SOURCE DATA:

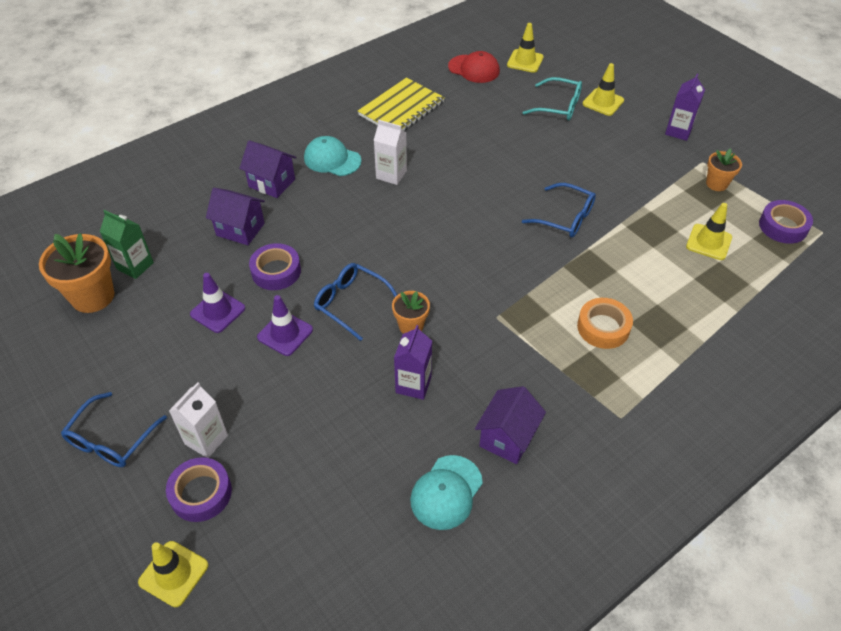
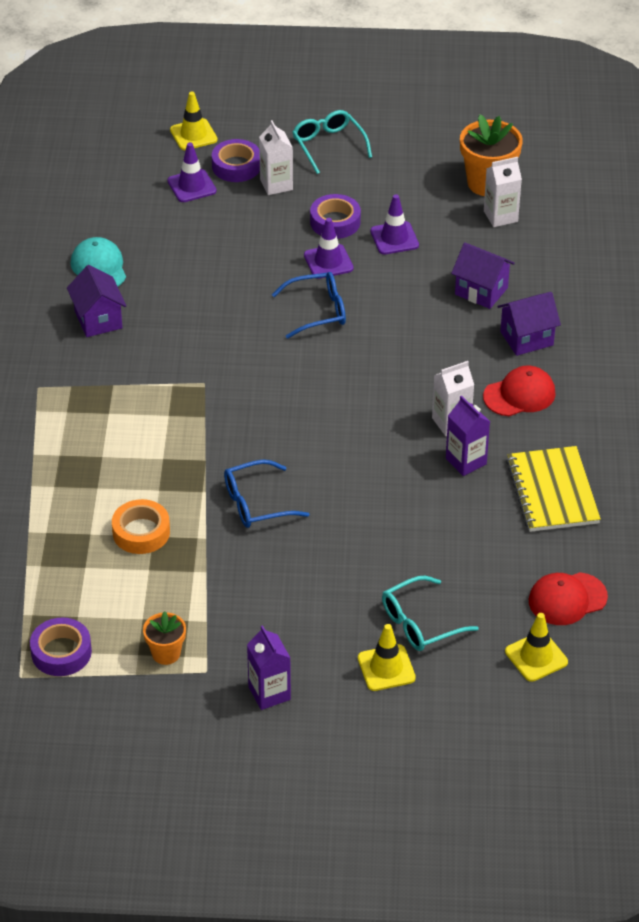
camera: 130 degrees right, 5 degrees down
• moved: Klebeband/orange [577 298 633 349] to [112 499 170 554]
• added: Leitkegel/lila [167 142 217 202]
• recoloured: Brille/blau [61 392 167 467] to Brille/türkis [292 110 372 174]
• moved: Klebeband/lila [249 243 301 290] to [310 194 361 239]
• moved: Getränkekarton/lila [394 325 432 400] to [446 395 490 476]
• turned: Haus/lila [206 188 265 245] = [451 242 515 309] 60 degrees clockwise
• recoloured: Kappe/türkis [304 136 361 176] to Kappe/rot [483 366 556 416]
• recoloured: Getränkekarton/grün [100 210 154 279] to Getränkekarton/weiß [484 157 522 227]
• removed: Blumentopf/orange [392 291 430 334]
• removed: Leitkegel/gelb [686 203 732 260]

WORK REQUEST:
Nothing but the lines holding the word "türkis" should be returned from the listing above.

TASK OUTPUT:
• recoloured: Brille/blau [61 392 167 467] to Brille/türkis [292 110 372 174]
• recoloured: Kappe/türkis [304 136 361 176] to Kappe/rot [483 366 556 416]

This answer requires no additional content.